# What is being asked
Everything from the first line of the records to the line containing "PIR2: HC-SR501 -> AM312", inclusive, is to be extracted exactly, and nothing more.

════════════════

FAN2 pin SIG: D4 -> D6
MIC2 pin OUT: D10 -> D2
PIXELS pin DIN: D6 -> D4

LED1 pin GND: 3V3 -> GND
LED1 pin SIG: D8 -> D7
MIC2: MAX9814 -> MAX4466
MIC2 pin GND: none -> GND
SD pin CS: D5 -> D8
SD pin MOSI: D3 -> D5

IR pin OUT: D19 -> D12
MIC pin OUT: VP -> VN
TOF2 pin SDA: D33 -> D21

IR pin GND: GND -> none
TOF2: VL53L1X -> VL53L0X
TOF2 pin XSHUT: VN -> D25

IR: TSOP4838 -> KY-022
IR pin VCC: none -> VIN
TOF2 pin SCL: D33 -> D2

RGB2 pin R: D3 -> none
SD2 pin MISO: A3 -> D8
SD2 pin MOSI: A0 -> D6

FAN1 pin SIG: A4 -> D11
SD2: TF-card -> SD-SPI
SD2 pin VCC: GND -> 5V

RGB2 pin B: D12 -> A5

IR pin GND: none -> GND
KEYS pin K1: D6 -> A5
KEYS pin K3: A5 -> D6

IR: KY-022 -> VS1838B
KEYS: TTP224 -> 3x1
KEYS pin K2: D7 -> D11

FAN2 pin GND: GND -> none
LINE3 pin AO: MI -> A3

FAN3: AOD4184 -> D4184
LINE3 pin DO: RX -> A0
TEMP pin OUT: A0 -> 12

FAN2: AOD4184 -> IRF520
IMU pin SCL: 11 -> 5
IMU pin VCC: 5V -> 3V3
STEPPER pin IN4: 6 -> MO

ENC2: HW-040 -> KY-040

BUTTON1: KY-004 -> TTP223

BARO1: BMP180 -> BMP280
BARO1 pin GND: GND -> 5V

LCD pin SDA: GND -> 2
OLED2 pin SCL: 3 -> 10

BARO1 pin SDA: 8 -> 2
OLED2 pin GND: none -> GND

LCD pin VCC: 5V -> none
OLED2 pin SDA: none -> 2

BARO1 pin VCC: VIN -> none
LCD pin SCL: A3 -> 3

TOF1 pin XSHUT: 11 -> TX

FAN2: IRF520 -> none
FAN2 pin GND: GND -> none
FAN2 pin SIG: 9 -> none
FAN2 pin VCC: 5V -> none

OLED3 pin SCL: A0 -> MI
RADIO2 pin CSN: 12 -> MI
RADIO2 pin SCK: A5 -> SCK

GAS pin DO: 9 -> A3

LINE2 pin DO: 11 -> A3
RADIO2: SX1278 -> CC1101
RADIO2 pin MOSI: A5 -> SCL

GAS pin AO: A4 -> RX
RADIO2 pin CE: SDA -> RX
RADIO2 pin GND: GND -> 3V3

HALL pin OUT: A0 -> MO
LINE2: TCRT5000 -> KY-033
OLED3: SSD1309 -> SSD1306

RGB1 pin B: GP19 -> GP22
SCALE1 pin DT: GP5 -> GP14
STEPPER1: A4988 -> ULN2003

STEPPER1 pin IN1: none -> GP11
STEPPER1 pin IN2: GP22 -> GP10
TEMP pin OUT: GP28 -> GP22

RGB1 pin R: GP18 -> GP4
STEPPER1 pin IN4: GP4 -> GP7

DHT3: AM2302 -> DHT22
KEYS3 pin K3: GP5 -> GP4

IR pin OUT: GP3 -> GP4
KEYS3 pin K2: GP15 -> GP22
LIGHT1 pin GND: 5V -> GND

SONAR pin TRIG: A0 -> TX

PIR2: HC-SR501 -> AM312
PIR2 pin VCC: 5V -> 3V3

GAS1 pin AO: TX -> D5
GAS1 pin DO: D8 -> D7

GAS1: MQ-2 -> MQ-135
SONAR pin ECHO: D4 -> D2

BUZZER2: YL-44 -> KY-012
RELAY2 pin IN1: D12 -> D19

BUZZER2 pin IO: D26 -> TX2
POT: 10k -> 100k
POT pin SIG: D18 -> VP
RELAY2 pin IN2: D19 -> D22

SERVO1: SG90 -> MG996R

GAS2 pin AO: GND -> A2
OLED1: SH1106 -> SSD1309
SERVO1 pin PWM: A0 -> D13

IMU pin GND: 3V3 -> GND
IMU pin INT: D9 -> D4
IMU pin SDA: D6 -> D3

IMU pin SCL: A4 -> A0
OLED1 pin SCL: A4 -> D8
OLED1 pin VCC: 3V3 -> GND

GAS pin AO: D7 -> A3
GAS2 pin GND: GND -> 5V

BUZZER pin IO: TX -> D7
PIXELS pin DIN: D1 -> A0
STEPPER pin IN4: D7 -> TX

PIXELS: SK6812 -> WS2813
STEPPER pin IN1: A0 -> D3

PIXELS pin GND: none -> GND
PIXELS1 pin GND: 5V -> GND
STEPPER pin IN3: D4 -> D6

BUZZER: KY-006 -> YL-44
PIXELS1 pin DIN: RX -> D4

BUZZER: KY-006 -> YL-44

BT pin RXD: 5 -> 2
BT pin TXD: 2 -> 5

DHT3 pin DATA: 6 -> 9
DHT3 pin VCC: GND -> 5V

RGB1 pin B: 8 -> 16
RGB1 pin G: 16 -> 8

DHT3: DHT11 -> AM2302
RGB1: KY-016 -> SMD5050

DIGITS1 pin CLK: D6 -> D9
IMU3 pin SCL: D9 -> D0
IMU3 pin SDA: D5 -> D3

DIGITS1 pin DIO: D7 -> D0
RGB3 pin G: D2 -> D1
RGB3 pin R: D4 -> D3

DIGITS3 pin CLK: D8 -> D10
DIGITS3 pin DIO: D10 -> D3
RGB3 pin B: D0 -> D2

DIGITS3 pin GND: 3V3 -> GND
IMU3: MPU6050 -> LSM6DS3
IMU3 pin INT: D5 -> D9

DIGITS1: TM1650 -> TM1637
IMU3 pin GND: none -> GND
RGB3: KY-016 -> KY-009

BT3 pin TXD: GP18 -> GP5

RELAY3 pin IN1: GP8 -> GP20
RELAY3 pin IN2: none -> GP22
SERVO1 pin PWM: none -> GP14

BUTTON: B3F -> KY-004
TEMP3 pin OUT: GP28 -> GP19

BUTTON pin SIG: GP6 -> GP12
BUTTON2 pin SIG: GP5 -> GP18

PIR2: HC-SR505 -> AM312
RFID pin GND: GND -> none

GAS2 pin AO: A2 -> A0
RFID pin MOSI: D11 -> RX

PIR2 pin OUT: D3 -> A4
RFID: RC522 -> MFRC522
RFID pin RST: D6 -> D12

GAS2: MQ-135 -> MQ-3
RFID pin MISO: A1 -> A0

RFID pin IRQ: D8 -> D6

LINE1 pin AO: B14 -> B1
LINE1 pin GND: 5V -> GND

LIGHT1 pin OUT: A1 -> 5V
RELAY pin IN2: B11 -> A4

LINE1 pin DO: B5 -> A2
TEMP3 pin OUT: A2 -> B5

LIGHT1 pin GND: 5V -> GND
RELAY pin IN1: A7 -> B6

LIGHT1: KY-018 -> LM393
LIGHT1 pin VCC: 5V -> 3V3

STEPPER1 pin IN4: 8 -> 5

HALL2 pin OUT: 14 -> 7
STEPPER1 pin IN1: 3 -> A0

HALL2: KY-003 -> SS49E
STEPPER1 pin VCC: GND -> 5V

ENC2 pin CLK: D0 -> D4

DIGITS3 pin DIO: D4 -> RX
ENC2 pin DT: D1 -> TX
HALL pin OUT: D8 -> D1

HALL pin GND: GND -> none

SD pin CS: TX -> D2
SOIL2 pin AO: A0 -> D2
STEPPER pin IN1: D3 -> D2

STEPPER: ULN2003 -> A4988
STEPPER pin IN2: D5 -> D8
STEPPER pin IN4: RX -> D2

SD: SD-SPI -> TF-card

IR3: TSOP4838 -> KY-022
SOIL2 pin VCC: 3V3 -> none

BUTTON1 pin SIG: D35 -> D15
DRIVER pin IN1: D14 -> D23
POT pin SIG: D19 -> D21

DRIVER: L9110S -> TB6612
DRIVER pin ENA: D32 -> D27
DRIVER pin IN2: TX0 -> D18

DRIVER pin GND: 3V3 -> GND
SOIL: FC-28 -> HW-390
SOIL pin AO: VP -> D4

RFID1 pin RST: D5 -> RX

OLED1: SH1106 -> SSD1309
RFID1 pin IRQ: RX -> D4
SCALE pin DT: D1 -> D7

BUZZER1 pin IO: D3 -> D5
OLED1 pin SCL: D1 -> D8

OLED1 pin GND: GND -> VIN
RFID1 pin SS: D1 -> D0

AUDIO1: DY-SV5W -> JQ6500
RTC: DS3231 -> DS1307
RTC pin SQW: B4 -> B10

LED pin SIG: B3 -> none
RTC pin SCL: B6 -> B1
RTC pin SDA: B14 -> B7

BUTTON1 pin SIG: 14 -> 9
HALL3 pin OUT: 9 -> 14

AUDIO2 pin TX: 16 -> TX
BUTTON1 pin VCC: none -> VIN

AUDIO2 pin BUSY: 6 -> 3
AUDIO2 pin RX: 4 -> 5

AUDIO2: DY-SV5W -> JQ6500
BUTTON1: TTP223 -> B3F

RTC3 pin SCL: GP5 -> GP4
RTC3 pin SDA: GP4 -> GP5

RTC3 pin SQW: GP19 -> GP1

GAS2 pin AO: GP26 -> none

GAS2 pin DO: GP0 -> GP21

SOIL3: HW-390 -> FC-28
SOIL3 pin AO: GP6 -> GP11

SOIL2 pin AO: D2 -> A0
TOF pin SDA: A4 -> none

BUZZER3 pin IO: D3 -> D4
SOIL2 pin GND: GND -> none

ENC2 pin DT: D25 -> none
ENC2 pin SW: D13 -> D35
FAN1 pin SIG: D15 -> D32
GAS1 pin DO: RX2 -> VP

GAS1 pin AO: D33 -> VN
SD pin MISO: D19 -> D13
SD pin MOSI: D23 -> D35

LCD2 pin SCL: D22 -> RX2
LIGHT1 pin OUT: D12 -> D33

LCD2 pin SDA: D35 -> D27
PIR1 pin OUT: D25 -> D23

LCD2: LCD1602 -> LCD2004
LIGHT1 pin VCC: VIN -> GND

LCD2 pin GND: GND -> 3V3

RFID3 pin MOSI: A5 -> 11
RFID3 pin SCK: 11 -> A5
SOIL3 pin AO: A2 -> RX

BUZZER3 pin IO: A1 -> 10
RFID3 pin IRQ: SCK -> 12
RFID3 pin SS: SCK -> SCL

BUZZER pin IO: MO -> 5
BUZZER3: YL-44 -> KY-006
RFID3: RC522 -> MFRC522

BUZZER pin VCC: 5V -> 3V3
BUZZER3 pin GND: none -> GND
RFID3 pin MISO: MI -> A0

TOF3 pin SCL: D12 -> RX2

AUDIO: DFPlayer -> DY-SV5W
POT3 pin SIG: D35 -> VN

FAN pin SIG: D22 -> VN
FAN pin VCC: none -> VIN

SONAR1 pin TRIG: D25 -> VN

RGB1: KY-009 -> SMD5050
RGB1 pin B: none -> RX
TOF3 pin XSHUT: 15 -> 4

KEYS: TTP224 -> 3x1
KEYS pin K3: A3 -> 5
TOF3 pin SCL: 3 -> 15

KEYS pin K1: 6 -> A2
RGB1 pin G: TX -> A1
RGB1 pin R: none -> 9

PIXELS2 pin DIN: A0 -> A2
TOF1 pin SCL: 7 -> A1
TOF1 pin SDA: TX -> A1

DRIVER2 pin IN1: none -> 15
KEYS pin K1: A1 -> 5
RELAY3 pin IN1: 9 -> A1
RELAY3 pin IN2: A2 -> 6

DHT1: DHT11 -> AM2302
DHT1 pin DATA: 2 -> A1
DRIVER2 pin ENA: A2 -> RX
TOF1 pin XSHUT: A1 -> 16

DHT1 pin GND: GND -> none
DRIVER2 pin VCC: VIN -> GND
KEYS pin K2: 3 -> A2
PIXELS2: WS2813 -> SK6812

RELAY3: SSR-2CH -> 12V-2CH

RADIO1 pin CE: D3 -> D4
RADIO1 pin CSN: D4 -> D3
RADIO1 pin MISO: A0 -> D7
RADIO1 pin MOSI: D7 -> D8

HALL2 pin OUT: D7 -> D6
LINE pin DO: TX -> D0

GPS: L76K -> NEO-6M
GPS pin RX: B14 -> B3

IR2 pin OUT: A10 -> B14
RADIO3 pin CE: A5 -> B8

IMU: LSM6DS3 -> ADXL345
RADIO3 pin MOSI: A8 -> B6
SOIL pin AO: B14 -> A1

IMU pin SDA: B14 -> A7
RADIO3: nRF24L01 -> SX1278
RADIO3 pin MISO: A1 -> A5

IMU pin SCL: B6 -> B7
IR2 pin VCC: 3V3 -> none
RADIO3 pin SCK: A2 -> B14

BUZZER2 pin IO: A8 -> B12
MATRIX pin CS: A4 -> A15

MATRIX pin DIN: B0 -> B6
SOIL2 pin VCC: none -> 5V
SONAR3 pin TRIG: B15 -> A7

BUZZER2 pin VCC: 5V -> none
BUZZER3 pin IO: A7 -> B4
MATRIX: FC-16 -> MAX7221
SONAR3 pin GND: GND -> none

════════════════

# Answer section
FAN2 pin SIG: D4 -> D6
MIC2 pin OUT: D10 -> D2
PIXELS pin DIN: D6 -> D4

LED1 pin GND: 3V3 -> GND
LED1 pin SIG: D8 -> D7
MIC2: MAX9814 -> MAX4466
MIC2 pin GND: none -> GND
SD pin CS: D5 -> D8
SD pin MOSI: D3 -> D5

IR pin OUT: D19 -> D12
MIC pin OUT: VP -> VN
TOF2 pin SDA: D33 -> D21

IR pin GND: GND -> none
TOF2: VL53L1X -> VL53L0X
TOF2 pin XSHUT: VN -> D25

IR: TSOP4838 -> KY-022
IR pin VCC: none -> VIN
TOF2 pin SCL: D33 -> D2

RGB2 pin R: D3 -> none
SD2 pin MISO: A3 -> D8
SD2 pin MOSI: A0 -> D6

FAN1 pin SIG: A4 -> D11
SD2: TF-card -> SD-SPI
SD2 pin VCC: GND -> 5V

RGB2 pin B: D12 -> A5

IR pin GND: none -> GND
KEYS pin K1: D6 -> A5
KEYS pin K3: A5 -> D6

IR: KY-022 -> VS1838B
KEYS: TTP224 -> 3x1
KEYS pin K2: D7 -> D11

FAN2 pin GND: GND -> none
LINE3 pin AO: MI -> A3

FAN3: AOD4184 -> D4184
LINE3 pin DO: RX -> A0
TEMP pin OUT: A0 -> 12

FAN2: AOD4184 -> IRF520
IMU pin SCL: 11 -> 5
IMU pin VCC: 5V -> 3V3
STEPPER pin IN4: 6 -> MO

ENC2: HW-040 -> KY-040

BUTTON1: KY-004 -> TTP223

BARO1: BMP180 -> BMP280
BARO1 pin GND: GND -> 5V

LCD pin SDA: GND -> 2
OLED2 pin SCL: 3 -> 10

BARO1 pin SDA: 8 -> 2
OLED2 pin GND: none -> GND

LCD pin VCC: 5V -> none
OLED2 pin SDA: none -> 2

BARO1 pin VCC: VIN -> none
LCD pin SCL: A3 -> 3

TOF1 pin XSHUT: 11 -> TX

FAN2: IRF520 -> none
FAN2 pin GND: GND -> none
FAN2 pin SIG: 9 -> none
FAN2 pin VCC: 5V -> none

OLED3 pin SCL: A0 -> MI
RADIO2 pin CSN: 12 -> MI
RADIO2 pin SCK: A5 -> SCK

GAS pin DO: 9 -> A3

LINE2 pin DO: 11 -> A3
RADIO2: SX1278 -> CC1101
RADIO2 pin MOSI: A5 -> SCL

GAS pin AO: A4 -> RX
RADIO2 pin CE: SDA -> RX
RADIO2 pin GND: GND -> 3V3

HALL pin OUT: A0 -> MO
LINE2: TCRT5000 -> KY-033
OLED3: SSD1309 -> SSD1306

RGB1 pin B: GP19 -> GP22
SCALE1 pin DT: GP5 -> GP14
STEPPER1: A4988 -> ULN2003

STEPPER1 pin IN1: none -> GP11
STEPPER1 pin IN2: GP22 -> GP10
TEMP pin OUT: GP28 -> GP22

RGB1 pin R: GP18 -> GP4
STEPPER1 pin IN4: GP4 -> GP7

DHT3: AM2302 -> DHT22
KEYS3 pin K3: GP5 -> GP4

IR pin OUT: GP3 -> GP4
KEYS3 pin K2: GP15 -> GP22
LIGHT1 pin GND: 5V -> GND

SONAR pin TRIG: A0 -> TX

PIR2: HC-SR501 -> AM312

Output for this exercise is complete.